═══ THE DATA

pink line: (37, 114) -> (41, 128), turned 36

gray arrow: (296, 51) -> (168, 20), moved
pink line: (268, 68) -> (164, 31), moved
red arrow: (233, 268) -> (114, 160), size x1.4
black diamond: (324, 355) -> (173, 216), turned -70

══════
═══ THE DATA

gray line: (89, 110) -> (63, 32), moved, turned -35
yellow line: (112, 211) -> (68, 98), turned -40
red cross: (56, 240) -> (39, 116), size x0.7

══════
═══ THE DATA

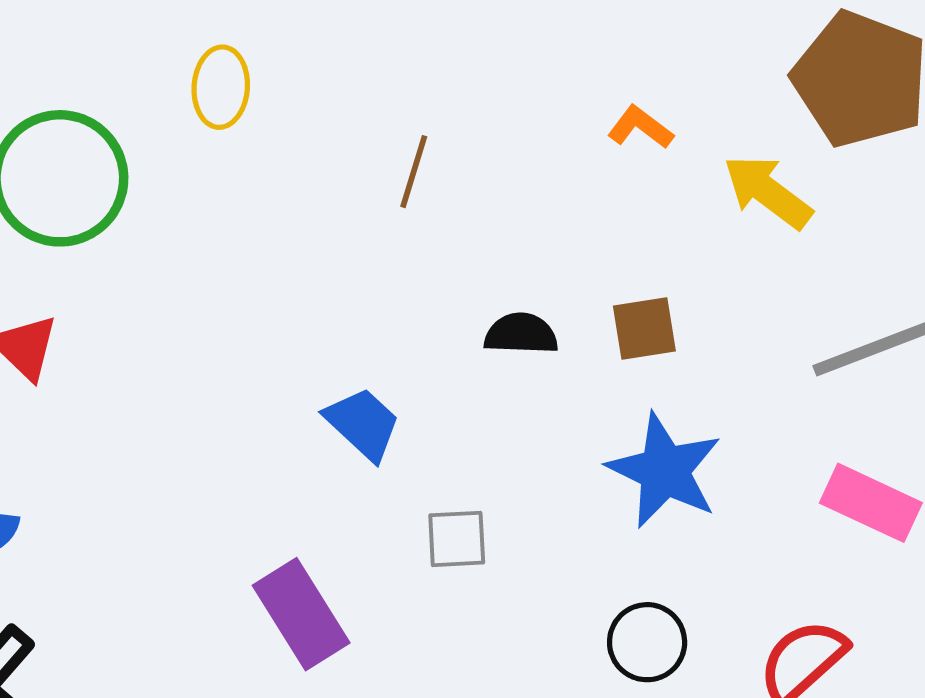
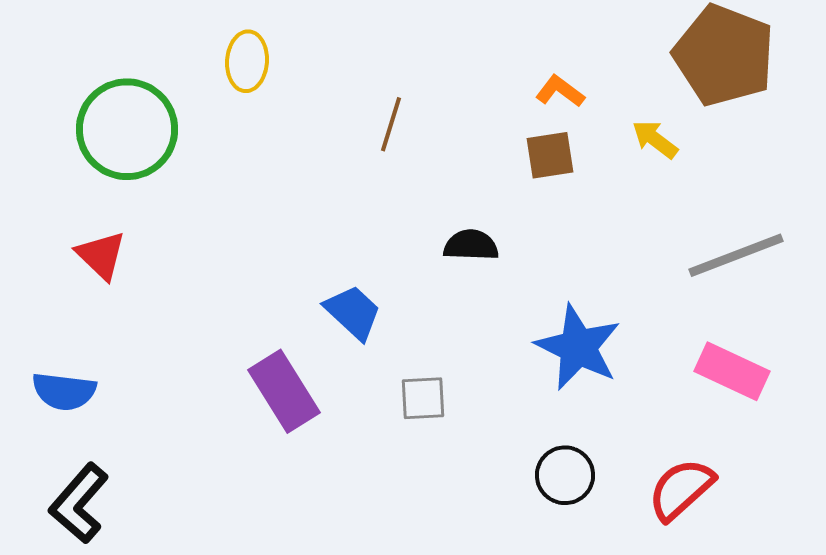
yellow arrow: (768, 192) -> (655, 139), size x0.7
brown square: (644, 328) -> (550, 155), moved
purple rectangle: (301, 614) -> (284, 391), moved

══════

* _TASK TO CARRY OUT_:
Where the listing above has a line with "pink line: (37, 114) -> (41, 128), turned 36", start there, and output every line exactly through the line with "black diamond: (324, 355)", which is also included.

* _TASK SOLUTION_:
pink line: (37, 114) -> (41, 128), turned 36

gray arrow: (296, 51) -> (168, 20), moved
pink line: (268, 68) -> (164, 31), moved
red arrow: (233, 268) -> (114, 160), size x1.4
black diamond: (324, 355) -> (173, 216), turned -70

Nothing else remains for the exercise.